Only one portion of the data is to be written out: from the line bearing "pink notebook: [219,227,289,303]" through the line bearing "turquoise hammer: [410,675,481,810]". Write it exactly as it appears.

Data provided:
%%

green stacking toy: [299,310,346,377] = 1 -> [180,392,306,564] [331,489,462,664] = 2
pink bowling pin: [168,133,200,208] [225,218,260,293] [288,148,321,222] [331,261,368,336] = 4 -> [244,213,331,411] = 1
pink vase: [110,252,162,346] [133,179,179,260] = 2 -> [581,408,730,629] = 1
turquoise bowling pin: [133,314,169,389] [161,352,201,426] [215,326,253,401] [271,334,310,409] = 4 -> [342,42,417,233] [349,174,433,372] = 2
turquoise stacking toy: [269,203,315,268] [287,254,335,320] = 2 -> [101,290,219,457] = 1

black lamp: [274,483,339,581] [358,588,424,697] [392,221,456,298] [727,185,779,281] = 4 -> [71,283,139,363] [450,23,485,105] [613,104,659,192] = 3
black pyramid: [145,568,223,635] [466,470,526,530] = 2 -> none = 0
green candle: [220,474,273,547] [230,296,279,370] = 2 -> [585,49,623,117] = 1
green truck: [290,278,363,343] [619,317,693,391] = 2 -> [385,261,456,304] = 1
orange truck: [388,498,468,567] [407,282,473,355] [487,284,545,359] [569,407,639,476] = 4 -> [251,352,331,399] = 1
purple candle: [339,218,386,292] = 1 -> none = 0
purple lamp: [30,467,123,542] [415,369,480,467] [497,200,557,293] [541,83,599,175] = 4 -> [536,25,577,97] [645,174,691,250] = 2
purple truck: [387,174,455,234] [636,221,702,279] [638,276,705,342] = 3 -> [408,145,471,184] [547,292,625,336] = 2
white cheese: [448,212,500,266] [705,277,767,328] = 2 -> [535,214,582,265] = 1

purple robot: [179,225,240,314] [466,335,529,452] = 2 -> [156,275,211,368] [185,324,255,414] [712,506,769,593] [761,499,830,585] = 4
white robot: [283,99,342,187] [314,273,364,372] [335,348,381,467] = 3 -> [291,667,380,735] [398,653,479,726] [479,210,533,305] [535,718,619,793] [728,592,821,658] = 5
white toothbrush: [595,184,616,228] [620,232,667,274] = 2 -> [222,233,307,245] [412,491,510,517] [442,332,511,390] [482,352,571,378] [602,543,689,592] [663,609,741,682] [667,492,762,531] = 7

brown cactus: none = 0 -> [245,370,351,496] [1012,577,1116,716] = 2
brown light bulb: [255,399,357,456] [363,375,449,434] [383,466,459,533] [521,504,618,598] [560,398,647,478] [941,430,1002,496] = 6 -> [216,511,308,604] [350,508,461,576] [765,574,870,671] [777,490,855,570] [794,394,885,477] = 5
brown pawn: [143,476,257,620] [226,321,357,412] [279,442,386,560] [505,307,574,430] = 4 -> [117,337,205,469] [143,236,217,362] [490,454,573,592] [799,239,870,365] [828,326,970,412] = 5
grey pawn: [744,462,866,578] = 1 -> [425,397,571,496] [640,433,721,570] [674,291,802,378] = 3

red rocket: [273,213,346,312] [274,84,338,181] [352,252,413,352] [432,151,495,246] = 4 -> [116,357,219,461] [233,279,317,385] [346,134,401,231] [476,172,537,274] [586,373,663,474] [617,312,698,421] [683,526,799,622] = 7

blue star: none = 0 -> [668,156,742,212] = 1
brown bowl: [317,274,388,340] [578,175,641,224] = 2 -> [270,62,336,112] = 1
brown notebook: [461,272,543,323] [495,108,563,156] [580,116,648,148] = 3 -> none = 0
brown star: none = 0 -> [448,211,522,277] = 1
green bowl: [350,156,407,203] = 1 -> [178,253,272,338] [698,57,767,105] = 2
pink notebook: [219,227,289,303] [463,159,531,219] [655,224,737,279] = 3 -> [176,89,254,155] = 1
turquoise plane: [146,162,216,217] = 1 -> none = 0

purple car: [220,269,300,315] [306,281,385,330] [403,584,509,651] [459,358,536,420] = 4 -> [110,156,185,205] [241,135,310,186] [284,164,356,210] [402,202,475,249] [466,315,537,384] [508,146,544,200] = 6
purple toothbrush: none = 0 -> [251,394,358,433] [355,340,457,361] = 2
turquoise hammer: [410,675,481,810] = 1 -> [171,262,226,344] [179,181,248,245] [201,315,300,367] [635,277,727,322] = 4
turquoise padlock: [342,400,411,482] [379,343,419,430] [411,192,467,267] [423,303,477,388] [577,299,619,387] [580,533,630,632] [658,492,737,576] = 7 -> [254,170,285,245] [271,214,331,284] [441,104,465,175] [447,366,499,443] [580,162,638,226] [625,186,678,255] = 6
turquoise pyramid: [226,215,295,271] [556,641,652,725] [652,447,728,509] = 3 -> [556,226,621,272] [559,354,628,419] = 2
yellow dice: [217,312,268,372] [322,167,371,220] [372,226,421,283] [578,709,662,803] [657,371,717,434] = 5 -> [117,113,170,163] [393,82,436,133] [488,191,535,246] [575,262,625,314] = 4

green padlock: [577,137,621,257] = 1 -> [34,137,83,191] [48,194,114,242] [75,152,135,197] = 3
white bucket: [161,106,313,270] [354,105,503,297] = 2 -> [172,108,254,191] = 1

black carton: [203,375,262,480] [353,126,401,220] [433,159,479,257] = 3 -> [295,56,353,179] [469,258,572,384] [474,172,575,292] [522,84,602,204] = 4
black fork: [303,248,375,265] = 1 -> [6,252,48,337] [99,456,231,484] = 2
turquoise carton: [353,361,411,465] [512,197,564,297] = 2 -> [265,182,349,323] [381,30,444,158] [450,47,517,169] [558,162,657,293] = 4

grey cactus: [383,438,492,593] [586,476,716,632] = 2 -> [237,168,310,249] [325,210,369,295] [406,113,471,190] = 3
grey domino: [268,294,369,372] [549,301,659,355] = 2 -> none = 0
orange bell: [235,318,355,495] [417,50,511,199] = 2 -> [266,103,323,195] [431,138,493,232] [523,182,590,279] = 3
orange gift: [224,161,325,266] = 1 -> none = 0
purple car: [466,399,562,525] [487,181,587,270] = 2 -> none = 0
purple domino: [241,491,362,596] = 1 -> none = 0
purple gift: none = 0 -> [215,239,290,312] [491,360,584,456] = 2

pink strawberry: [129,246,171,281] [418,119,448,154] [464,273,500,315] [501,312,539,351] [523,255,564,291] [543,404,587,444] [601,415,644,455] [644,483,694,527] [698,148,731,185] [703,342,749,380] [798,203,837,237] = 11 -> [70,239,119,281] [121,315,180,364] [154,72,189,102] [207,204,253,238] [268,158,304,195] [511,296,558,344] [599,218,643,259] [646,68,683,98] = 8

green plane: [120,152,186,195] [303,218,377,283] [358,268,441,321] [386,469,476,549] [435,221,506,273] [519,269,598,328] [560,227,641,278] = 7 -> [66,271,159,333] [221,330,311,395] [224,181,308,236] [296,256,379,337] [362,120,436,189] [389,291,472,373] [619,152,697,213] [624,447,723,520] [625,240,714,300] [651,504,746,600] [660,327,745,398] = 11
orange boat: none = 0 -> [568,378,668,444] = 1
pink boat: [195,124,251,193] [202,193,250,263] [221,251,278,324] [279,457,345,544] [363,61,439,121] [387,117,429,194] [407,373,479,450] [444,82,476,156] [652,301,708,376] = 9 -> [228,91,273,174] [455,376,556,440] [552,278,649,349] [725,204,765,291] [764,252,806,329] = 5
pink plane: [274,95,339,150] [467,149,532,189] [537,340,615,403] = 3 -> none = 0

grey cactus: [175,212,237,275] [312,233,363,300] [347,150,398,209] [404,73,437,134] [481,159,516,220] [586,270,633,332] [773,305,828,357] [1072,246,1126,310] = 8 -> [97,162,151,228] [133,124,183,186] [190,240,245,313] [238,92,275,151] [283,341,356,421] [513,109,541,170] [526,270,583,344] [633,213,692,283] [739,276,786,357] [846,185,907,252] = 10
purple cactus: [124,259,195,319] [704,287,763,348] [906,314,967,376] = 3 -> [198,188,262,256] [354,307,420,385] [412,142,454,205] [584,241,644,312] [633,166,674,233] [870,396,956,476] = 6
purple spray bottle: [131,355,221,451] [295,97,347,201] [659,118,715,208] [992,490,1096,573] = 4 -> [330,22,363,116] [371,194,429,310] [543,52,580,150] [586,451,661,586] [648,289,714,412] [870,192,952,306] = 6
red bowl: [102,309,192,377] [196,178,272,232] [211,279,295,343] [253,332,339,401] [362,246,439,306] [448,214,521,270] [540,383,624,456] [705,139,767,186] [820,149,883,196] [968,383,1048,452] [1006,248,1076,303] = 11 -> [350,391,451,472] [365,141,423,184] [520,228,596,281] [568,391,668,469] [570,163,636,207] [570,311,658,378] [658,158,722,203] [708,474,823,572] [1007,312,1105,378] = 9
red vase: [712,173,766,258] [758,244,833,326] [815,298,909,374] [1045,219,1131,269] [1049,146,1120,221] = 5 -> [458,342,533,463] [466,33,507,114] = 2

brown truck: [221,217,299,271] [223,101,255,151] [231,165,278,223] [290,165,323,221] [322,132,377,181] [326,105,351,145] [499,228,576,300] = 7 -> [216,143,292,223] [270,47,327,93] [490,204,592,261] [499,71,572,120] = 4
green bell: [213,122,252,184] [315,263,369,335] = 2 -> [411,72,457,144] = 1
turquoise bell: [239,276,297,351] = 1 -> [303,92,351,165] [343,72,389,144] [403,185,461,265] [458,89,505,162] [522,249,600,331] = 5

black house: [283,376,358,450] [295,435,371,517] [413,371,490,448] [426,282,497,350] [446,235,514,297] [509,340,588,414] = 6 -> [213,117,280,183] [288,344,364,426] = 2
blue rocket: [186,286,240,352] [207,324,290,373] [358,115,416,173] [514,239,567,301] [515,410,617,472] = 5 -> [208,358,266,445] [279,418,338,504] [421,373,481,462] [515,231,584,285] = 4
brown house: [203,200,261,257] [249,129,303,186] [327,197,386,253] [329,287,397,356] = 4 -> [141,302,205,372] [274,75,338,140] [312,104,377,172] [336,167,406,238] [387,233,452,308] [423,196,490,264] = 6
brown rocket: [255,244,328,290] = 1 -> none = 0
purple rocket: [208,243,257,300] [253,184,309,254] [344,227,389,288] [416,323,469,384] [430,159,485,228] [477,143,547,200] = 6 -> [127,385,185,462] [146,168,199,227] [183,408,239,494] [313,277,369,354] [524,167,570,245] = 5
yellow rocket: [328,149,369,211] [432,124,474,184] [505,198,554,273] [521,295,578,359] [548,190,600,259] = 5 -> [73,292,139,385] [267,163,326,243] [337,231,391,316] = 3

%%

Finished task:
pink notebook: [219,227,289,303] [463,159,531,219] [655,224,737,279] = 3 -> [176,89,254,155] = 1
turquoise plane: [146,162,216,217] = 1 -> none = 0

purple car: [220,269,300,315] [306,281,385,330] [403,584,509,651] [459,358,536,420] = 4 -> [110,156,185,205] [241,135,310,186] [284,164,356,210] [402,202,475,249] [466,315,537,384] [508,146,544,200] = 6
purple toothbrush: none = 0 -> [251,394,358,433] [355,340,457,361] = 2
turquoise hammer: [410,675,481,810] = 1 -> [171,262,226,344] [179,181,248,245] [201,315,300,367] [635,277,727,322] = 4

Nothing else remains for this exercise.